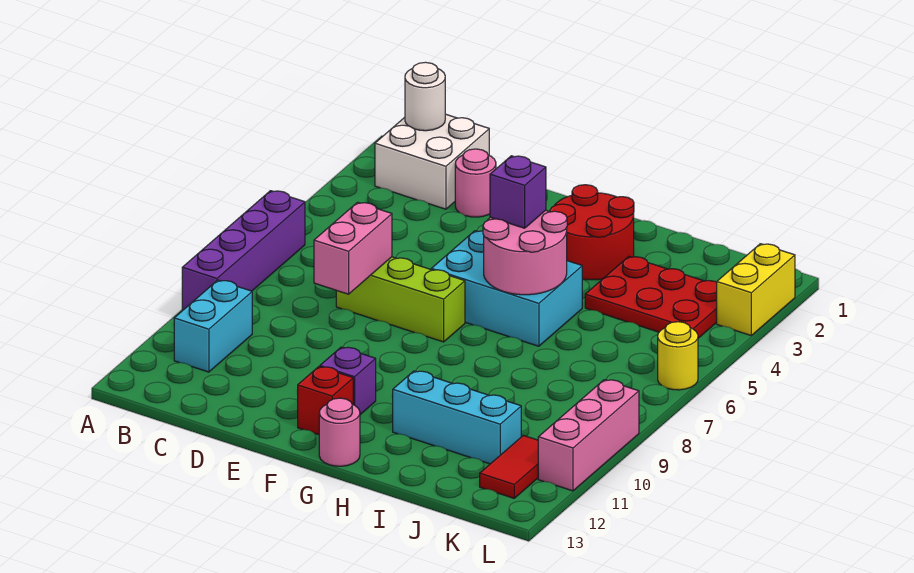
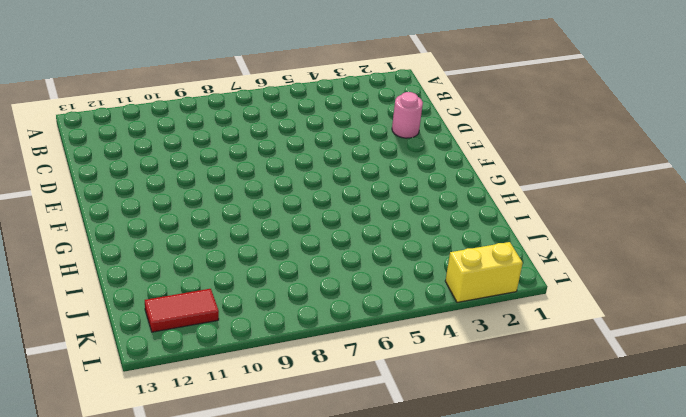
none -> purple brick A6:A9 level 1
none -> white brick B1:C2 level 1
none -> cyan brick B10:B11 level 1

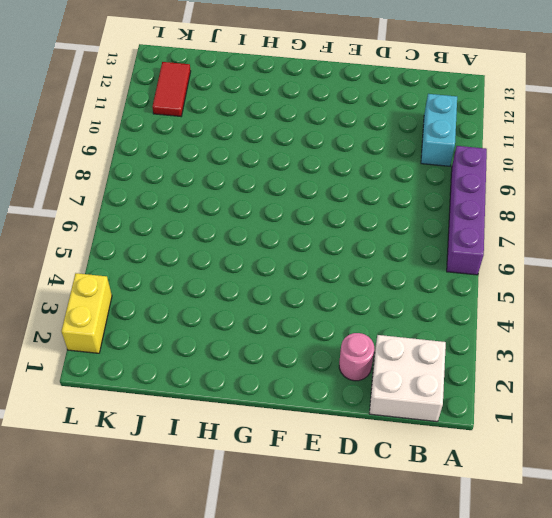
none -> lime brick D7:F7 level 1
none -> cyan brick F5:H6 level 1
none -> purple brick F11 level 1

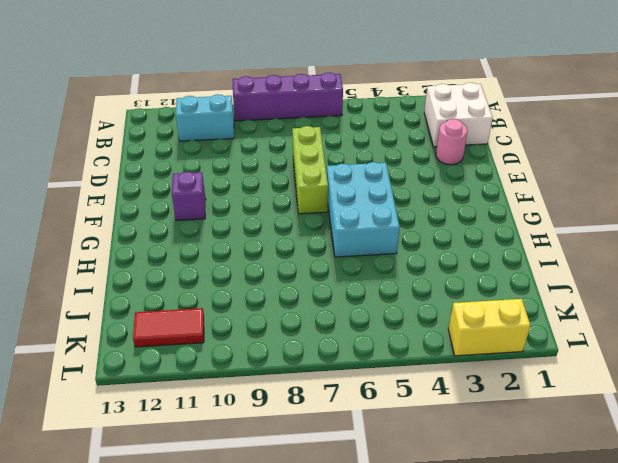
none -> red brick F12 level 1
none -> red round brick G2:H3 level 1
none -> pink round brick G13 level 1

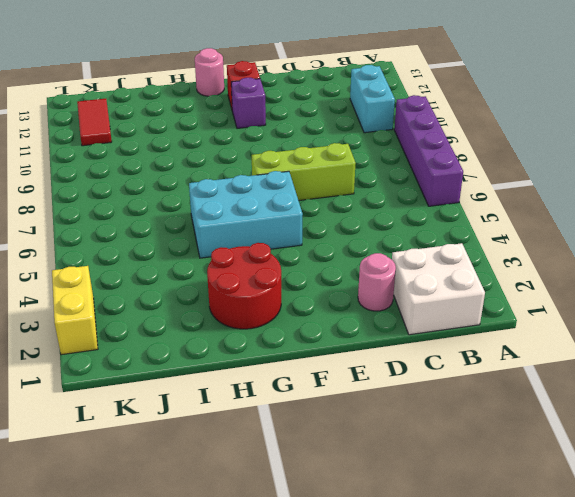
none -> cyan brick H11:J11 level 1
none -> red plate I3:K4 level 1
none -> yellow round brick L6 level 1

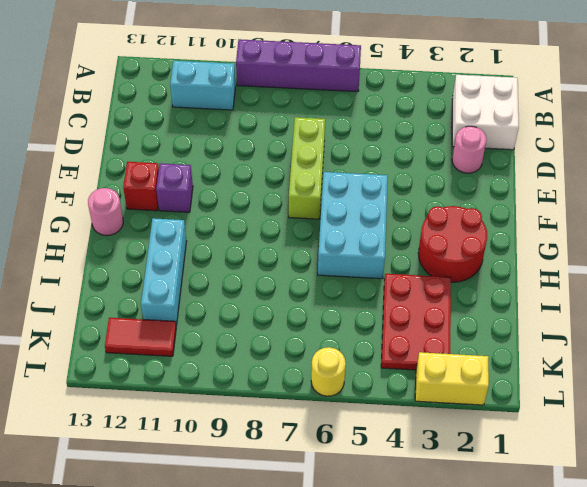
none -> pink brick L9:L11 level 1
none -> white round brick B1 level 2
none -> pink brick D7:D8 level 2

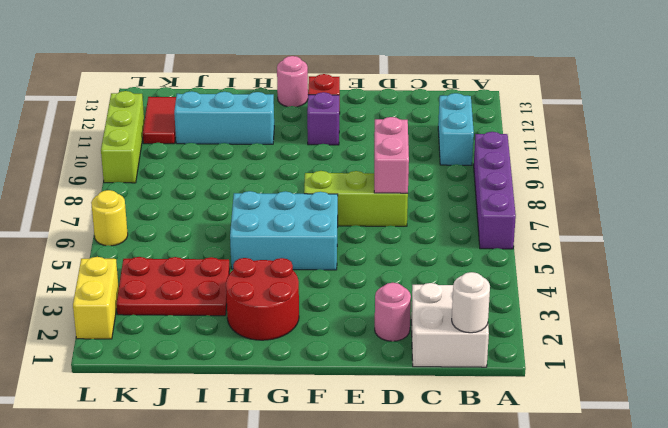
lime brick L9:L11 level 1 -> pink brick L9:L11 level 1
none -> pink round brick G5:H6 level 2
none -> purple brick G5 level 3

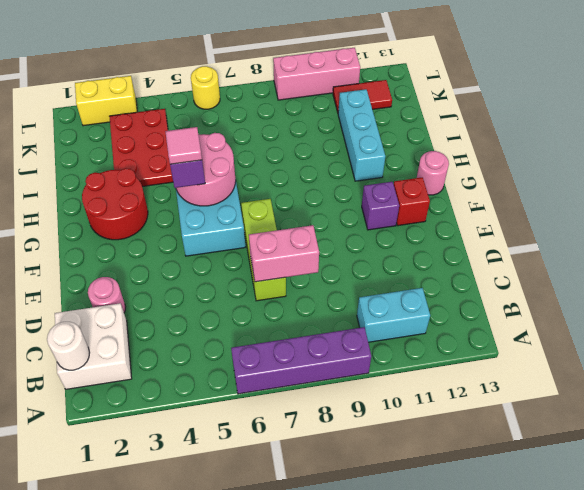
pink tile G5 level 4 -> none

=-=-=

Where does the string "white" appear in the records? Copy every line that holds it.

__ANSWER TO THE PROBLEM__
none -> white brick B1:C2 level 1
none -> white round brick B1 level 2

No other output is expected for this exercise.